Here are some entries; quote each one exactly.

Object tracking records
◆ ◆ ◆ ◆ ◆

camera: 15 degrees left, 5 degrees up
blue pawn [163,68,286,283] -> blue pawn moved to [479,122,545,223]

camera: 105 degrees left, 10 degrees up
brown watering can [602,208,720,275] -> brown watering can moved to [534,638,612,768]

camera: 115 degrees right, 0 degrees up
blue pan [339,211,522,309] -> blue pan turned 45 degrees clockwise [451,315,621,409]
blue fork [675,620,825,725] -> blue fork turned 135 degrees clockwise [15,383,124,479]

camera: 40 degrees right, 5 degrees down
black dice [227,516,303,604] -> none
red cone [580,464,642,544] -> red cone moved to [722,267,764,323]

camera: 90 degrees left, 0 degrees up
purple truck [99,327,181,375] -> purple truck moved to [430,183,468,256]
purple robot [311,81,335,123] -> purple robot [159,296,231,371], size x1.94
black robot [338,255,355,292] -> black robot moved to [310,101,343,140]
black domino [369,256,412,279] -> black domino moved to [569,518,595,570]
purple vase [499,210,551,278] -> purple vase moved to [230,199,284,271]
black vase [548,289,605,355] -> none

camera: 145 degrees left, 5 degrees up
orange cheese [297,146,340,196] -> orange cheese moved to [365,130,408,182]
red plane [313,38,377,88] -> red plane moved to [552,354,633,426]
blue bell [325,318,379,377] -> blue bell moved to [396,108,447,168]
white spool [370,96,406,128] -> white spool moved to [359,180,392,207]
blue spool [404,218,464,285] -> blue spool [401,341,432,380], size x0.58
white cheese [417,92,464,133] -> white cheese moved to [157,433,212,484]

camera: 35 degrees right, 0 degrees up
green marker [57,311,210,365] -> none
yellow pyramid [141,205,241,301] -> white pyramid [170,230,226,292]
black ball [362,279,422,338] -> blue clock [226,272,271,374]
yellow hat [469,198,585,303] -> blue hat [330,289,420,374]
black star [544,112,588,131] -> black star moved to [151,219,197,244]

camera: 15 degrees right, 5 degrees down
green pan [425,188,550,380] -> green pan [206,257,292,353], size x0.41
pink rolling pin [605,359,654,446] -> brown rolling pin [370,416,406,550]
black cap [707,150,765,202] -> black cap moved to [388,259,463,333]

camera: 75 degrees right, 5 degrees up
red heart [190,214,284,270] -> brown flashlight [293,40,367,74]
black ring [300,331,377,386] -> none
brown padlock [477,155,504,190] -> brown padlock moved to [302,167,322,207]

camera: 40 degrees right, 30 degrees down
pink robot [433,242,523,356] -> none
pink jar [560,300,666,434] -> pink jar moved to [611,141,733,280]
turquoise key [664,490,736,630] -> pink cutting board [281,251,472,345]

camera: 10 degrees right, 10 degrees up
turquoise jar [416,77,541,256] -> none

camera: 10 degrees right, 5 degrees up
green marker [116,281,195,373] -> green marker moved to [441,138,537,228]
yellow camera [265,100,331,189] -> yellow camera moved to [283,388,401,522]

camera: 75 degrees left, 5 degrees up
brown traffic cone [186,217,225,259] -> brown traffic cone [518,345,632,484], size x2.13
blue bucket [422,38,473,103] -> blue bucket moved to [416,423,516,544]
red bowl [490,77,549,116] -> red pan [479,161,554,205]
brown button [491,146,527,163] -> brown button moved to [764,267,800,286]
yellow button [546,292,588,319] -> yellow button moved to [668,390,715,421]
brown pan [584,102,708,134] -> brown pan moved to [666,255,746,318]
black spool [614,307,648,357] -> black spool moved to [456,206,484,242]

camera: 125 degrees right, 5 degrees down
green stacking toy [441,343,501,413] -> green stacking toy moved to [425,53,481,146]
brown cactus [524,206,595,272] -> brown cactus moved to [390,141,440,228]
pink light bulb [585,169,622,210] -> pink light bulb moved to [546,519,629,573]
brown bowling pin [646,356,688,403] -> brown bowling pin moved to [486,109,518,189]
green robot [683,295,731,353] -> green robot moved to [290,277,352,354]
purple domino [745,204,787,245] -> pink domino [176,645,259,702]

◆ ◆ ◆ ◆ ◆

> _Exercise response_
camera: 15 degrees left, 5 degrees up
blue pawn [163,68,286,283] -> blue pawn moved to [479,122,545,223]

camera: 105 degrees left, 10 degrees up
brown watering can [602,208,720,275] -> brown watering can moved to [534,638,612,768]

camera: 115 degrees right, 0 degrees up
blue pan [339,211,522,309] -> blue pan turned 45 degrees clockwise [451,315,621,409]
blue fork [675,620,825,725] -> blue fork turned 135 degrees clockwise [15,383,124,479]

camera: 40 degrees right, 5 degrees down
black dice [227,516,303,604] -> none
red cone [580,464,642,544] -> red cone moved to [722,267,764,323]

camera: 90 degrees left, 0 degrees up
purple truck [99,327,181,375] -> purple truck moved to [430,183,468,256]
purple robot [311,81,335,123] -> purple robot [159,296,231,371], size x1.94
black robot [338,255,355,292] -> black robot moved to [310,101,343,140]
black domino [369,256,412,279] -> black domino moved to [569,518,595,570]
purple vase [499,210,551,278] -> purple vase moved to [230,199,284,271]
black vase [548,289,605,355] -> none

camera: 145 degrees left, 5 degrees up
orange cheese [297,146,340,196] -> orange cheese moved to [365,130,408,182]
red plane [313,38,377,88] -> red plane moved to [552,354,633,426]
blue bell [325,318,379,377] -> blue bell moved to [396,108,447,168]
white spool [370,96,406,128] -> white spool moved to [359,180,392,207]
blue spool [404,218,464,285] -> blue spool [401,341,432,380], size x0.58
white cheese [417,92,464,133] -> white cheese moved to [157,433,212,484]

camera: 35 degrees right, 0 degrees up
green marker [57,311,210,365] -> none
yellow pyramid [141,205,241,301] -> white pyramid [170,230,226,292]
black ball [362,279,422,338] -> blue clock [226,272,271,374]
yellow hat [469,198,585,303] -> blue hat [330,289,420,374]
black star [544,112,588,131] -> black star moved to [151,219,197,244]

camera: 15 degrees right, 5 degrees down
green pan [425,188,550,380] -> green pan [206,257,292,353], size x0.41
pink rolling pin [605,359,654,446] -> brown rolling pin [370,416,406,550]
black cap [707,150,765,202] -> black cap moved to [388,259,463,333]

camera: 75 degrees right, 5 degrees up
red heart [190,214,284,270] -> brown flashlight [293,40,367,74]
black ring [300,331,377,386] -> none
brown padlock [477,155,504,190] -> brown padlock moved to [302,167,322,207]

camera: 40 degrees right, 30 degrees down
pink robot [433,242,523,356] -> none
pink jar [560,300,666,434] -> pink jar moved to [611,141,733,280]
turquoise key [664,490,736,630] -> pink cutting board [281,251,472,345]

camera: 10 degrees right, 10 degrees up
turquoise jar [416,77,541,256] -> none

camera: 10 degrees right, 5 degrees up
green marker [116,281,195,373] -> green marker moved to [441,138,537,228]
yellow camera [265,100,331,189] -> yellow camera moved to [283,388,401,522]

camera: 75 degrees left, 5 degrees up
brown traffic cone [186,217,225,259] -> brown traffic cone [518,345,632,484], size x2.13
blue bucket [422,38,473,103] -> blue bucket moved to [416,423,516,544]
red bowl [490,77,549,116] -> red pan [479,161,554,205]
brown button [491,146,527,163] -> brown button moved to [764,267,800,286]
yellow button [546,292,588,319] -> yellow button moved to [668,390,715,421]
brown pan [584,102,708,134] -> brown pan moved to [666,255,746,318]
black spool [614,307,648,357] -> black spool moved to [456,206,484,242]

camera: 125 degrees right, 5 degrees down
green stacking toy [441,343,501,413] -> green stacking toy moved to [425,53,481,146]
brown cactus [524,206,595,272] -> brown cactus moved to [390,141,440,228]
pink light bulb [585,169,622,210] -> pink light bulb moved to [546,519,629,573]
brown bowling pin [646,356,688,403] -> brown bowling pin moved to [486,109,518,189]
green robot [683,295,731,353] -> green robot moved to [290,277,352,354]
purple domino [745,204,787,245] -> pink domino [176,645,259,702]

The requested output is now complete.